(Multi-step shape changes)

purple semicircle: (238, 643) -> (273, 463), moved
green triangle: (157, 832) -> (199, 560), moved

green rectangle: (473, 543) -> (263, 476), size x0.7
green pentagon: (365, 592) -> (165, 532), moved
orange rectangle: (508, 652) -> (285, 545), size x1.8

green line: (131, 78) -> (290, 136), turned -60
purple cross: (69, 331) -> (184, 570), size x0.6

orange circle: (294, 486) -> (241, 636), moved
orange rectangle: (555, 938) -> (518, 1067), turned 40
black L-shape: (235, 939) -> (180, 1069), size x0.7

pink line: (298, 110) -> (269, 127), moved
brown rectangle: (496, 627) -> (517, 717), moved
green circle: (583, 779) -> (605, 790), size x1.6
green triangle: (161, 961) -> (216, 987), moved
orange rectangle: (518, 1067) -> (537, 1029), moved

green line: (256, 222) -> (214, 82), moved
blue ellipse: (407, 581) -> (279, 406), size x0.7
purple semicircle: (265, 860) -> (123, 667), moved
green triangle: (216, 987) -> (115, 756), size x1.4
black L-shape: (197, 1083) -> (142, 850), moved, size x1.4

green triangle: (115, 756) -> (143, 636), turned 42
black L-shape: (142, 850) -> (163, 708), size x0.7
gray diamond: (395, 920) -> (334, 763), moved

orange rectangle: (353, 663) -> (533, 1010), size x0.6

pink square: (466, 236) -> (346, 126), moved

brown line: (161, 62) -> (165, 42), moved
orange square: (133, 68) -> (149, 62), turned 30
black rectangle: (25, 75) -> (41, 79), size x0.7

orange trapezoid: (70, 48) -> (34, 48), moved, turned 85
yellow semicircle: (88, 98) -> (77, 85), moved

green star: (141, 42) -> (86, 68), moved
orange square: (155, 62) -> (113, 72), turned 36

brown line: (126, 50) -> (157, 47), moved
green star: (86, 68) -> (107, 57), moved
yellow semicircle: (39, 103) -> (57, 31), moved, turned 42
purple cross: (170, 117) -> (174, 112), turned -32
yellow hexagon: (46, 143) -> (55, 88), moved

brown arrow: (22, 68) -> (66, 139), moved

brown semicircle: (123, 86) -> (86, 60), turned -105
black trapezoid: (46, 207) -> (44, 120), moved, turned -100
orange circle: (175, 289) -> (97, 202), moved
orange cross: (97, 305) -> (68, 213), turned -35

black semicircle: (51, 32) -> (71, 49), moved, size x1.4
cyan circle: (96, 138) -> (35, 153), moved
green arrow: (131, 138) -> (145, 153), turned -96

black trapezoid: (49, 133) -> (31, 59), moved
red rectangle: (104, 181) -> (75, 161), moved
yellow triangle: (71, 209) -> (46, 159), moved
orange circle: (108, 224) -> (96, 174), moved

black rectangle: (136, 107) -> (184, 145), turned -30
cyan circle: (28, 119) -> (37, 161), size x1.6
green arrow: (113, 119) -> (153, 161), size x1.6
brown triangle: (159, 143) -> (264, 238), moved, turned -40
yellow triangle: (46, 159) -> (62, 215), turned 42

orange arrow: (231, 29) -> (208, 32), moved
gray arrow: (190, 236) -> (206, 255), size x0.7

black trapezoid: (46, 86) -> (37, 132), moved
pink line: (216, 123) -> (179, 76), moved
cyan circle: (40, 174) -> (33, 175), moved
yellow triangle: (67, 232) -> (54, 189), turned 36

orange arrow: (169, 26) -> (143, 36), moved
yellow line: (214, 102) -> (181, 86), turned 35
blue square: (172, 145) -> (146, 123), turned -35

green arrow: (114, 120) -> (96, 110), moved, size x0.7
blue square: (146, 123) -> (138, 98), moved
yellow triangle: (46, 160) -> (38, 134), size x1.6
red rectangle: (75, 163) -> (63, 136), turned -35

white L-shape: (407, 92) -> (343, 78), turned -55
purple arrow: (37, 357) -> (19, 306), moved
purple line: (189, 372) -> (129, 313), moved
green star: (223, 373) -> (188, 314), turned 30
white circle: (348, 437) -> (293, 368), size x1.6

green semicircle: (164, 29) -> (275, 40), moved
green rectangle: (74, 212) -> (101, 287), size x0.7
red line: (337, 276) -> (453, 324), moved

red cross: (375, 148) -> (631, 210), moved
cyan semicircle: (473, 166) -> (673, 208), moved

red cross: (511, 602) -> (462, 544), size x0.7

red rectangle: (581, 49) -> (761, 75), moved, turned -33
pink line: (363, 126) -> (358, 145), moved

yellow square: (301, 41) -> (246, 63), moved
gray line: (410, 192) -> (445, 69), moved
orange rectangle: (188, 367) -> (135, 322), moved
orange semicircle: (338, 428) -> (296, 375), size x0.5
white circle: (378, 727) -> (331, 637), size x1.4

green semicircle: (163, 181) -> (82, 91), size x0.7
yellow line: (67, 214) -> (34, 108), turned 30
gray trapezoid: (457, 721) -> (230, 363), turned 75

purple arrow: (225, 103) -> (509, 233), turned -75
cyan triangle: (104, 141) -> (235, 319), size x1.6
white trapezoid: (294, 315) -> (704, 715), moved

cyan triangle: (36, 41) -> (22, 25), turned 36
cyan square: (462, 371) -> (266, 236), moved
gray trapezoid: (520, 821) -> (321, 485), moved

Job =
The whole of the data must be given back word for word.

Answer box =
purple semicircle: (238, 643) -> (273, 463), moved
green triangle: (157, 832) -> (199, 560), moved

green rectangle: (473, 543) -> (263, 476), size x0.7
green pentagon: (365, 592) -> (165, 532), moved
orange rectangle: (508, 652) -> (285, 545), size x1.8

green line: (131, 78) -> (290, 136), turned -60
purple cross: (69, 331) -> (184, 570), size x0.6

orange circle: (294, 486) -> (241, 636), moved
orange rectangle: (555, 938) -> (518, 1067), turned 40
black L-shape: (235, 939) -> (180, 1069), size x0.7

pink line: (298, 110) -> (269, 127), moved
brown rectangle: (496, 627) -> (517, 717), moved
green circle: (583, 779) -> (605, 790), size x1.6
green triangle: (161, 961) -> (216, 987), moved
orange rectangle: (518, 1067) -> (537, 1029), moved

green line: (256, 222) -> (214, 82), moved
blue ellipse: (407, 581) -> (279, 406), size x0.7
purple semicircle: (265, 860) -> (123, 667), moved
green triangle: (216, 987) -> (115, 756), size x1.4
black L-shape: (197, 1083) -> (142, 850), moved, size x1.4

green triangle: (115, 756) -> (143, 636), turned 42
black L-shape: (142, 850) -> (163, 708), size x0.7
gray diamond: (395, 920) -> (334, 763), moved

orange rectangle: (353, 663) -> (533, 1010), size x0.6

pink square: (466, 236) -> (346, 126), moved

brown line: (161, 62) -> (165, 42), moved
orange square: (133, 68) -> (149, 62), turned 30
black rectangle: (25, 75) -> (41, 79), size x0.7

orange trapezoid: (70, 48) -> (34, 48), moved, turned 85
yellow semicircle: (88, 98) -> (77, 85), moved

green star: (141, 42) -> (86, 68), moved
orange square: (155, 62) -> (113, 72), turned 36

brown line: (126, 50) -> (157, 47), moved
green star: (86, 68) -> (107, 57), moved
yellow semicircle: (39, 103) -> (57, 31), moved, turned 42
purple cross: (170, 117) -> (174, 112), turned -32
yellow hexagon: (46, 143) -> (55, 88), moved

brown arrow: (22, 68) -> (66, 139), moved

brown semicircle: (123, 86) -> (86, 60), turned -105
black trapezoid: (46, 207) -> (44, 120), moved, turned -100
orange circle: (175, 289) -> (97, 202), moved
orange cross: (97, 305) -> (68, 213), turned -35

black semicircle: (51, 32) -> (71, 49), moved, size x1.4
cyan circle: (96, 138) -> (35, 153), moved
green arrow: (131, 138) -> (145, 153), turned -96

black trapezoid: (49, 133) -> (31, 59), moved
red rectangle: (104, 181) -> (75, 161), moved
yellow triangle: (71, 209) -> (46, 159), moved
orange circle: (108, 224) -> (96, 174), moved

black rectangle: (136, 107) -> (184, 145), turned -30
cyan circle: (28, 119) -> (37, 161), size x1.6
green arrow: (113, 119) -> (153, 161), size x1.6
brown triangle: (159, 143) -> (264, 238), moved, turned -40
yellow triangle: (46, 159) -> (62, 215), turned 42

orange arrow: (231, 29) -> (208, 32), moved
gray arrow: (190, 236) -> (206, 255), size x0.7

black trapezoid: (46, 86) -> (37, 132), moved
pink line: (216, 123) -> (179, 76), moved
cyan circle: (40, 174) -> (33, 175), moved
yellow triangle: (67, 232) -> (54, 189), turned 36

orange arrow: (169, 26) -> (143, 36), moved
yellow line: (214, 102) -> (181, 86), turned 35
blue square: (172, 145) -> (146, 123), turned -35

green arrow: (114, 120) -> (96, 110), moved, size x0.7
blue square: (146, 123) -> (138, 98), moved
yellow triangle: (46, 160) -> (38, 134), size x1.6
red rectangle: (75, 163) -> (63, 136), turned -35

white L-shape: (407, 92) -> (343, 78), turned -55
purple arrow: (37, 357) -> (19, 306), moved
purple line: (189, 372) -> (129, 313), moved
green star: (223, 373) -> (188, 314), turned 30
white circle: (348, 437) -> (293, 368), size x1.6

green semicircle: (164, 29) -> (275, 40), moved
green rectangle: (74, 212) -> (101, 287), size x0.7
red line: (337, 276) -> (453, 324), moved

red cross: (375, 148) -> (631, 210), moved
cyan semicircle: (473, 166) -> (673, 208), moved

red cross: (511, 602) -> (462, 544), size x0.7

red rectangle: (581, 49) -> (761, 75), moved, turned -33
pink line: (363, 126) -> (358, 145), moved

yellow square: (301, 41) -> (246, 63), moved
gray line: (410, 192) -> (445, 69), moved
orange rectangle: (188, 367) -> (135, 322), moved
orange semicircle: (338, 428) -> (296, 375), size x0.5
white circle: (378, 727) -> (331, 637), size x1.4

green semicircle: (163, 181) -> (82, 91), size x0.7
yellow line: (67, 214) -> (34, 108), turned 30
gray trapezoid: (457, 721) -> (230, 363), turned 75

purple arrow: (225, 103) -> (509, 233), turned -75
cyan triangle: (104, 141) -> (235, 319), size x1.6
white trapezoid: (294, 315) -> (704, 715), moved

cyan triangle: (36, 41) -> (22, 25), turned 36
cyan square: (462, 371) -> (266, 236), moved
gray trapezoid: (520, 821) -> (321, 485), moved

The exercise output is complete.